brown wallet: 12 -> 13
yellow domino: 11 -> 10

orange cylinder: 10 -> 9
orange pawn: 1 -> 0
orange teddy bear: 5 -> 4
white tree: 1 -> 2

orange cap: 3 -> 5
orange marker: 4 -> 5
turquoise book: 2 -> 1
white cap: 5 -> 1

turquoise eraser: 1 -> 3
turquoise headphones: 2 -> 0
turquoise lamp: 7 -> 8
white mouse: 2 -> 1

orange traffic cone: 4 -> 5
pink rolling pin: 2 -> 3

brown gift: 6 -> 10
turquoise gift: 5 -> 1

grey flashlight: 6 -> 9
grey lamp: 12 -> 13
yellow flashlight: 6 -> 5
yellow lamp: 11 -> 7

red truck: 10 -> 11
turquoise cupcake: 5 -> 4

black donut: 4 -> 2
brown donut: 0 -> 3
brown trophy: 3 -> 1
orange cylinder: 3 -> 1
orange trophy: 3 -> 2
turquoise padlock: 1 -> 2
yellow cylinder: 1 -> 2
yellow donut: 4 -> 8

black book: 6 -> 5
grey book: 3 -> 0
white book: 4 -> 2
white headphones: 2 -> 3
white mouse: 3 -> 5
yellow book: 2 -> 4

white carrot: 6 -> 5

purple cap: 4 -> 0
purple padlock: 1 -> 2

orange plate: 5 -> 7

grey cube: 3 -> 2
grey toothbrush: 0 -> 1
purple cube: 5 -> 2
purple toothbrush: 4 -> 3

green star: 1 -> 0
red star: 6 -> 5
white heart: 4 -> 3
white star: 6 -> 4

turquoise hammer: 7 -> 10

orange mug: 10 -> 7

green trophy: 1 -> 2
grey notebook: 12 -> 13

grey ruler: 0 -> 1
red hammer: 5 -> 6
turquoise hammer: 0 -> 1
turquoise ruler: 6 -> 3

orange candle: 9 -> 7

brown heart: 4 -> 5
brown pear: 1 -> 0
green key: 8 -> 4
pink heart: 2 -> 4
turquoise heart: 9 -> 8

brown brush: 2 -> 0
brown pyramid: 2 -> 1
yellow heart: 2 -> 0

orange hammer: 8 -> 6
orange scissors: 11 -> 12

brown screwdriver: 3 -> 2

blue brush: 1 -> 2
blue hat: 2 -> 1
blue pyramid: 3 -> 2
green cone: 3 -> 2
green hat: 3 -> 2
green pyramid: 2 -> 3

===============

- _INSTRUCTIONS TO FOLLOW_: Your output should be an exact copy of the lines from the top of the listing above to the line with "pink rolling pin: 2 -> 3", both ends included.

- _ANSWER TO THE PROBLEM_:
brown wallet: 12 -> 13
yellow domino: 11 -> 10

orange cylinder: 10 -> 9
orange pawn: 1 -> 0
orange teddy bear: 5 -> 4
white tree: 1 -> 2

orange cap: 3 -> 5
orange marker: 4 -> 5
turquoise book: 2 -> 1
white cap: 5 -> 1

turquoise eraser: 1 -> 3
turquoise headphones: 2 -> 0
turquoise lamp: 7 -> 8
white mouse: 2 -> 1

orange traffic cone: 4 -> 5
pink rolling pin: 2 -> 3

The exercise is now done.